Write out the lines below once more, exactly as they appear. Do not include pictures.

Stored data Start Marker

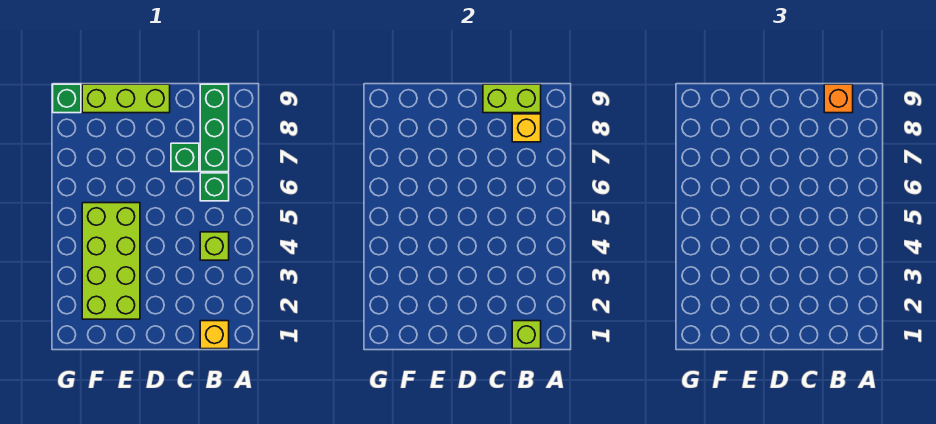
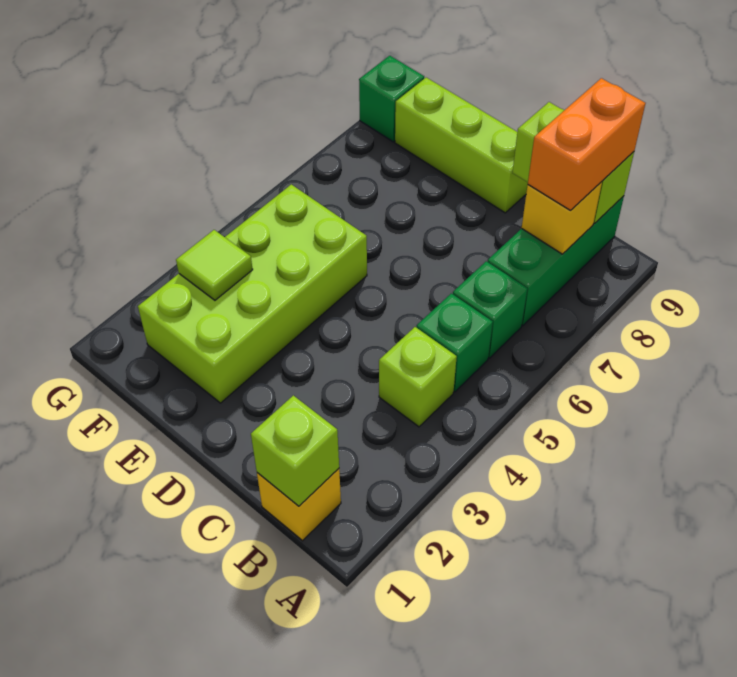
orange brick B9 level 3 -> orange brick B8:B9 level 3
green brick C7 level 1 -> green brick B5 level 1
none -> lime tile F3 level 2

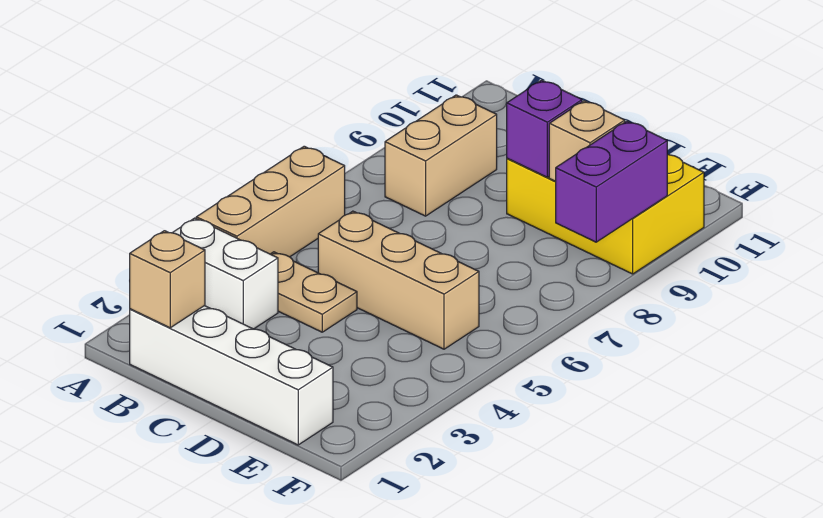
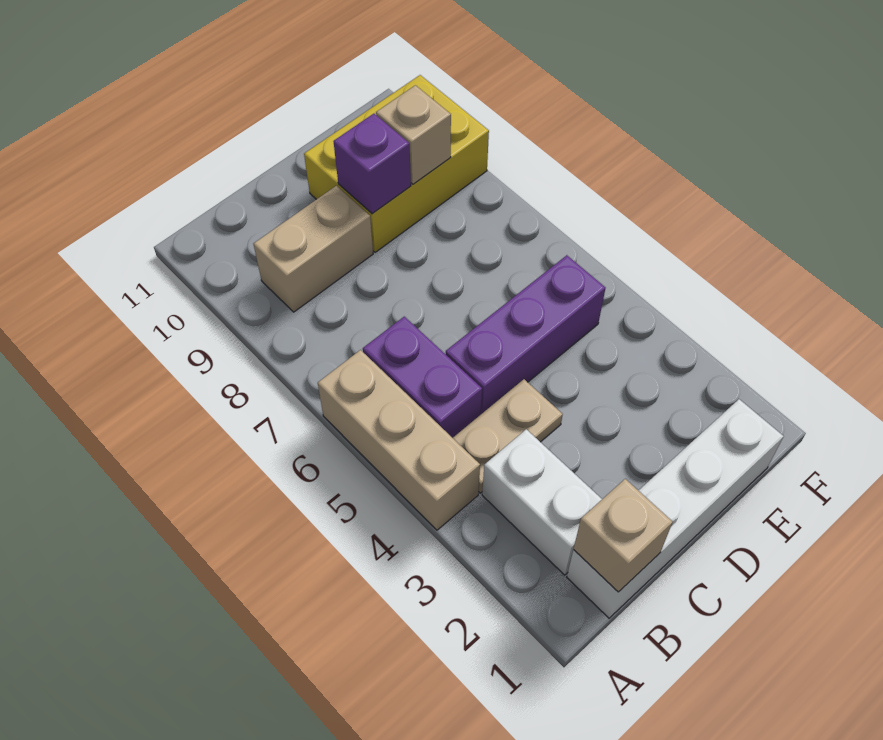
white brick A3:B3 level 1 -> white brick B2:B3 level 1
tan brick B8:B9 level 1 -> tan brick B9:C9 level 1
tan brick C5:E5 level 1 -> purple brick C5:E5 level 1
purple brick F8:F9 level 2 -> purple brick B5:B6 level 1

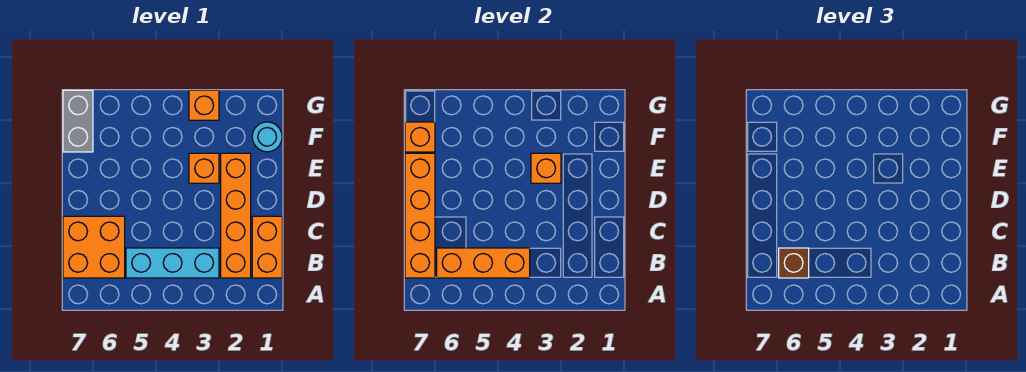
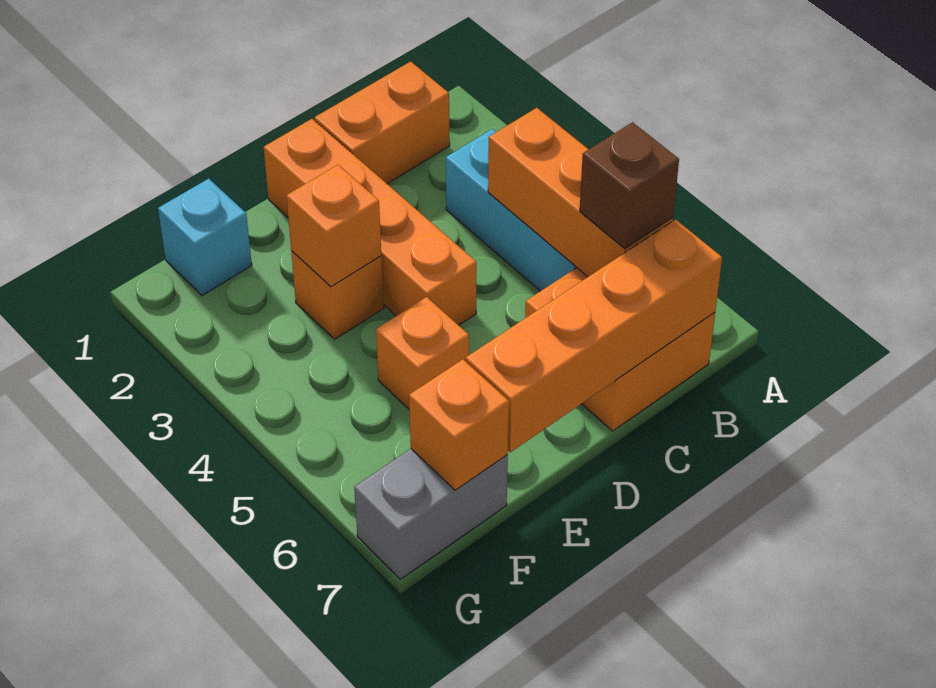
orange brick B2:E2 level 1 -> orange brick D1:D4 level 1
cyan round brick F1 level 1 -> cyan brick F1 level 1
orange brick G3 level 1 -> orange brick E5 level 1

Stored data End Marker

Answer —
orange brick B9 level 3 -> orange brick B8:B9 level 3
green brick C7 level 1 -> green brick B5 level 1
none -> lime tile F3 level 2

white brick A3:B3 level 1 -> white brick B2:B3 level 1
tan brick B8:B9 level 1 -> tan brick B9:C9 level 1
tan brick C5:E5 level 1 -> purple brick C5:E5 level 1
purple brick F8:F9 level 2 -> purple brick B5:B6 level 1

orange brick B2:E2 level 1 -> orange brick D1:D4 level 1
cyan round brick F1 level 1 -> cyan brick F1 level 1
orange brick G3 level 1 -> orange brick E5 level 1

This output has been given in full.